*Prompt*:
The answer should hold only the lines from the one containing "green toothbrush: 11 -> 15" through the one containing "yellow lemon: 2 -> 4" in the entries below, copied exactly, without pictures.

*Data for review*:
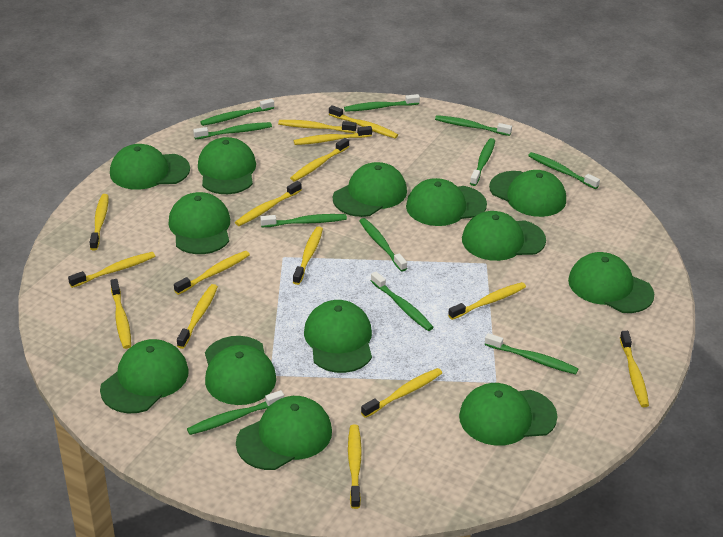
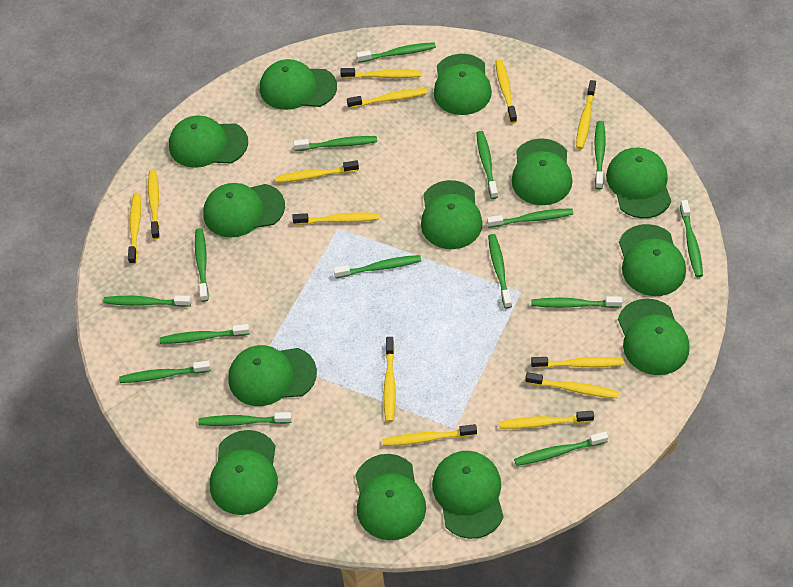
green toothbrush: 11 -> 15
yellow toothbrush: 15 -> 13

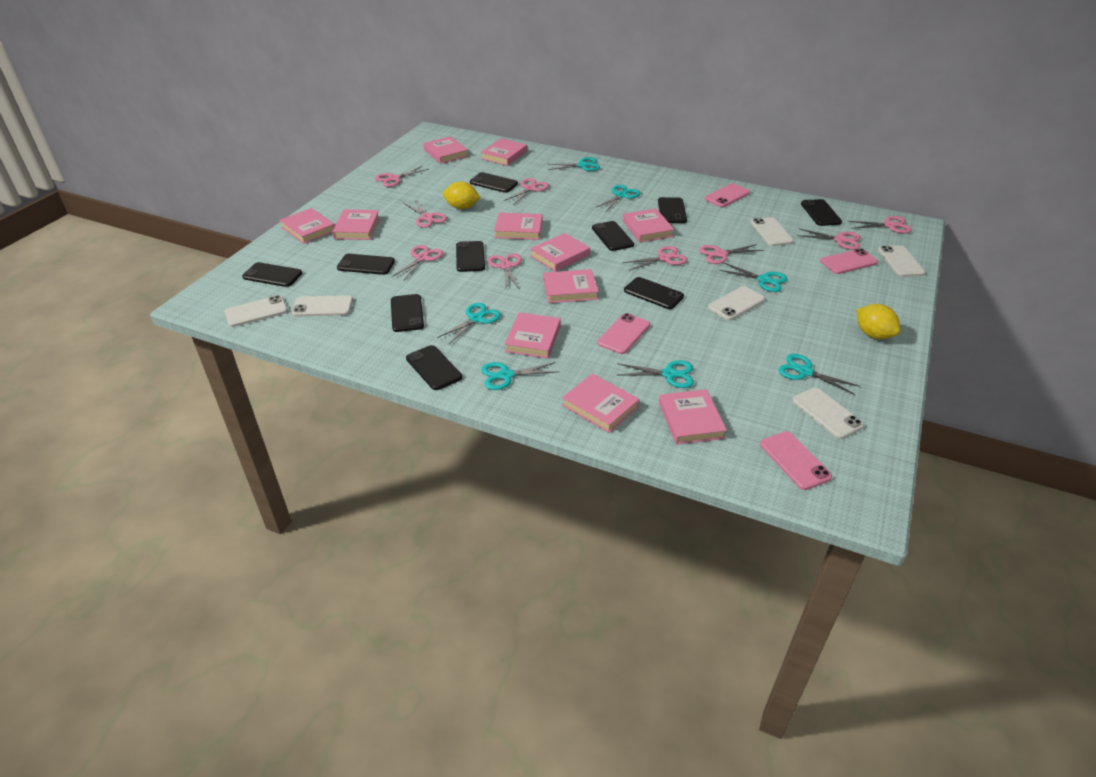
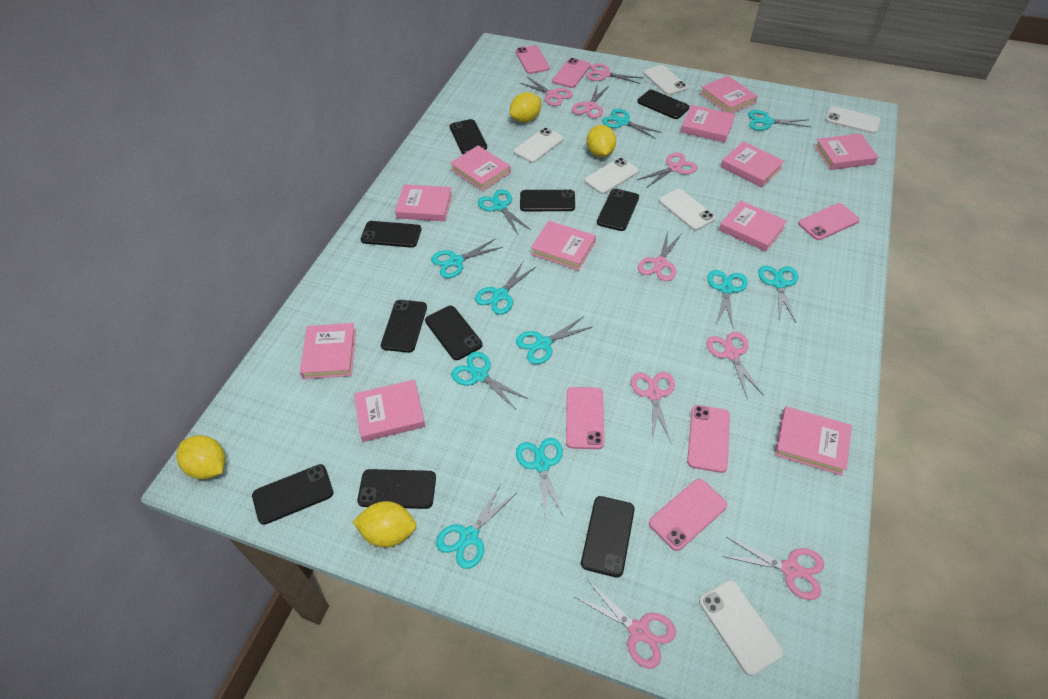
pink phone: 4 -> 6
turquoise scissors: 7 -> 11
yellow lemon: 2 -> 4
==
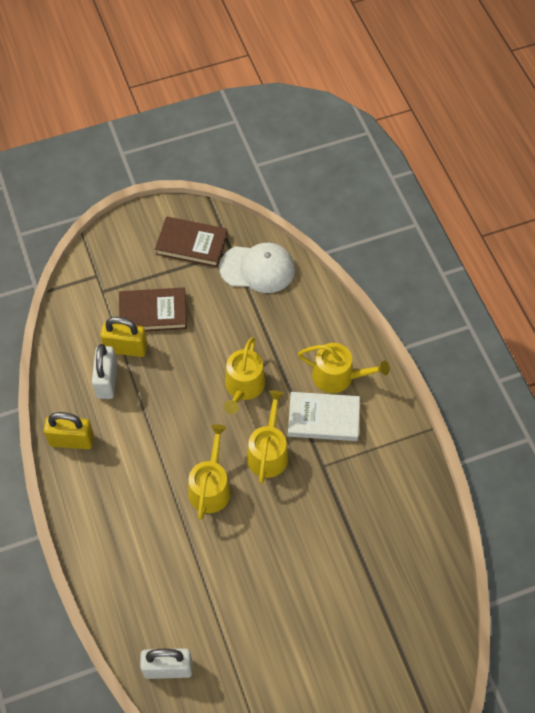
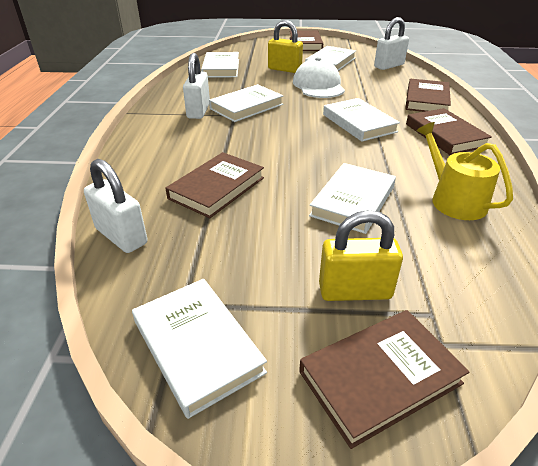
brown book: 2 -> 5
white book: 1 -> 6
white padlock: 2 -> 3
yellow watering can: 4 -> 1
---
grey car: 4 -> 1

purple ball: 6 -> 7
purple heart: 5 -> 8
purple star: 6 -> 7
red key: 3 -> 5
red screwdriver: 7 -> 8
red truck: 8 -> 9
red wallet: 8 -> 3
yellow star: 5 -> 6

*Answer space*:
green toothbrush: 11 -> 15
yellow toothbrush: 15 -> 13

pink phone: 4 -> 6
turquoise scissors: 7 -> 11
yellow lemon: 2 -> 4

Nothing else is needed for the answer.